Start of Block

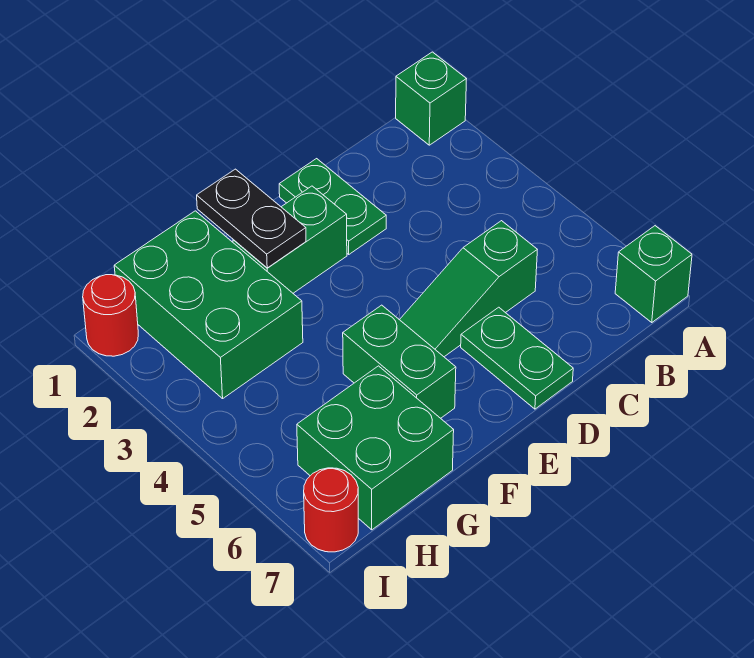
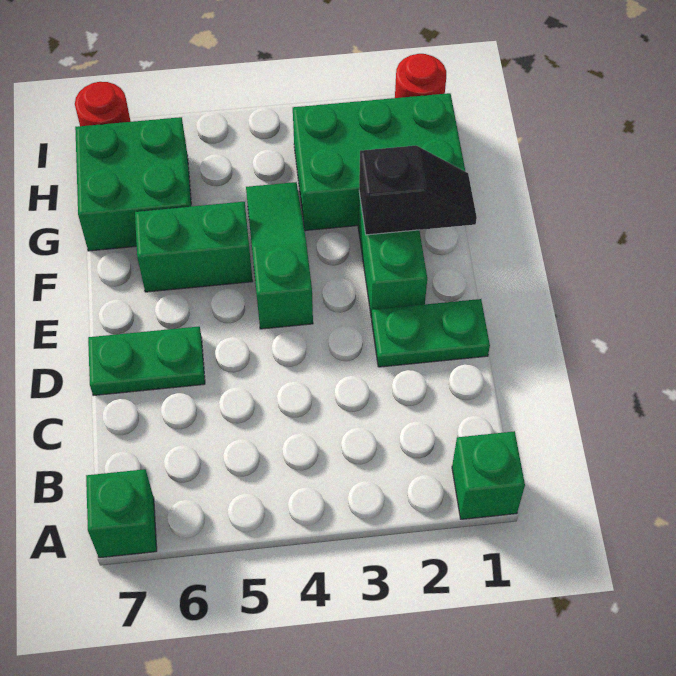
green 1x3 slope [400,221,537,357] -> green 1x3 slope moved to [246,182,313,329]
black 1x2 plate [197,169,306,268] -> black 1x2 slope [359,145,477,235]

End of Block
Start of Block

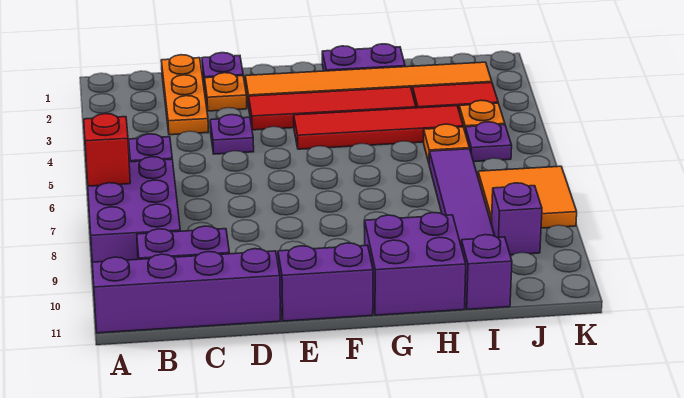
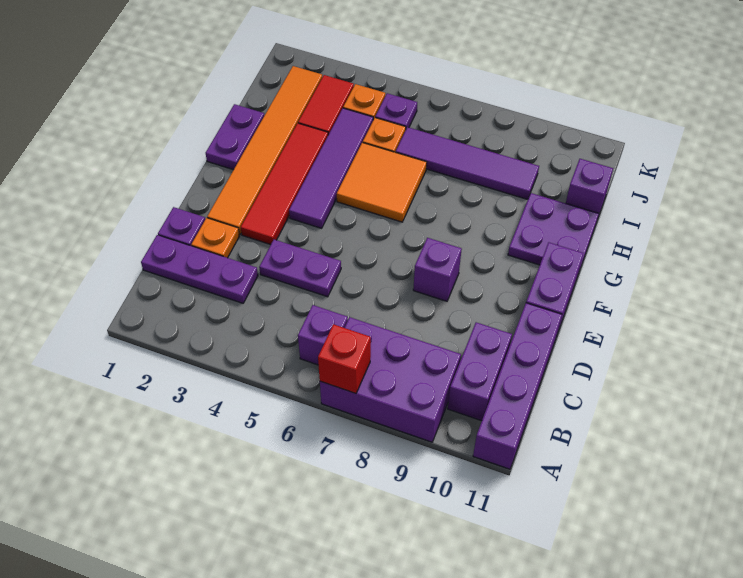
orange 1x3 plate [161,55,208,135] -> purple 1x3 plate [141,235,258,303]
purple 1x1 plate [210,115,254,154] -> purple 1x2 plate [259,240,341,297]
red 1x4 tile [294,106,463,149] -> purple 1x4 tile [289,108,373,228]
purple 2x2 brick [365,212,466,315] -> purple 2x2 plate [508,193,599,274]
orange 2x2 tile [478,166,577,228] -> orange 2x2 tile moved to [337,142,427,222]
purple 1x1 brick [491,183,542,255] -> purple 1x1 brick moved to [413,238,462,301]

End of Block
Start of Block

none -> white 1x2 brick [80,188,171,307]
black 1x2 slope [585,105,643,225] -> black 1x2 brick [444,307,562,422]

End of Block

## Task directions:
With the line holding "red 1x4 tile" as the first and the line holding "purple 1x1 brick [491,183,542,255]" as the last, set down that range of the entries above exactly, and nothing else.

## Written solution:
red 1x4 tile [294,106,463,149] -> purple 1x4 tile [289,108,373,228]
purple 2x2 brick [365,212,466,315] -> purple 2x2 plate [508,193,599,274]
orange 2x2 tile [478,166,577,228] -> orange 2x2 tile moved to [337,142,427,222]
purple 1x1 brick [491,183,542,255] -> purple 1x1 brick moved to [413,238,462,301]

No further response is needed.